▶ [THE TASK] Your copy must hold all of the data below, unchanged and without images.

── DATA SHOWN ──

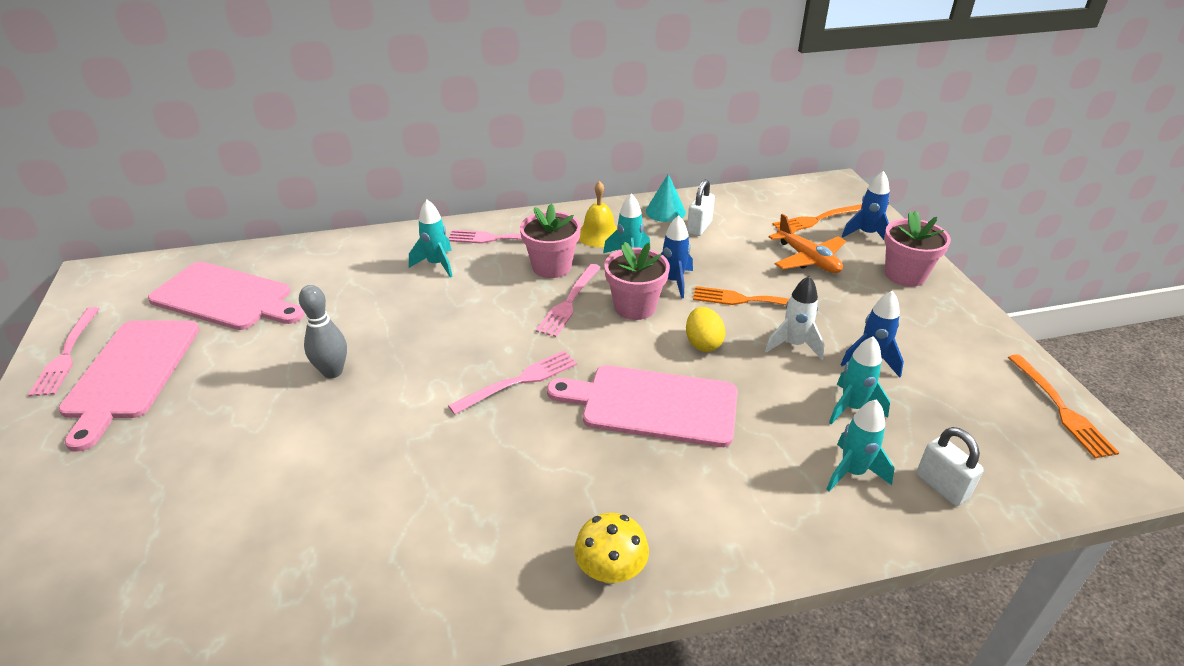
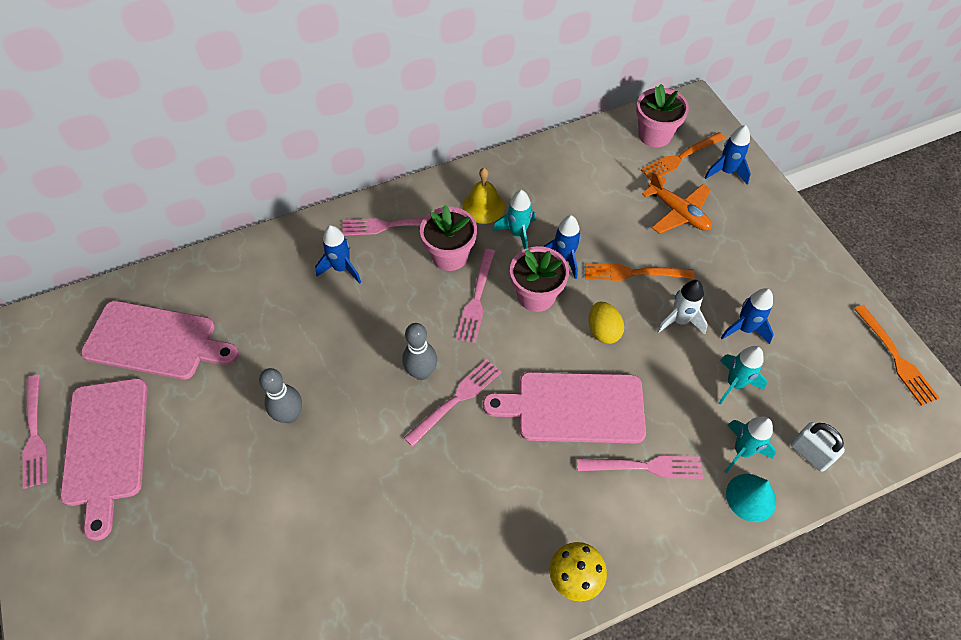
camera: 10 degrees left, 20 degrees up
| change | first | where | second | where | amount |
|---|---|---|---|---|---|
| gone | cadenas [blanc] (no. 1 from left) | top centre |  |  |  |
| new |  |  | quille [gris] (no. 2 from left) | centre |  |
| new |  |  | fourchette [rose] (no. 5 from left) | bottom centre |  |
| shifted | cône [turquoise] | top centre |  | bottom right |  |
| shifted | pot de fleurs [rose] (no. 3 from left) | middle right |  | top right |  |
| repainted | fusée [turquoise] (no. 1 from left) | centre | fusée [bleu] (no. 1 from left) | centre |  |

───

▶ [OUTPUT]
camera: 10 degrees left, 20 degrees up
| change | first | where | second | where | amount |
|---|---|---|---|---|---|
| gone | cadenas [blanc] (no. 1 from left) | top centre |  |  |  |
| new |  |  | quille [gris] (no. 2 from left) | centre |  |
| new |  |  | fourchette [rose] (no. 5 from left) | bottom centre |  |
| shifted | cône [turquoise] | top centre |  | bottom right |  |
| shifted | pot de fleurs [rose] (no. 3 from left) | middle right |  | top right |  |
| repainted | fusée [turquoise] (no. 1 from left) | centre | fusée [bleu] (no. 1 from left) | centre |  |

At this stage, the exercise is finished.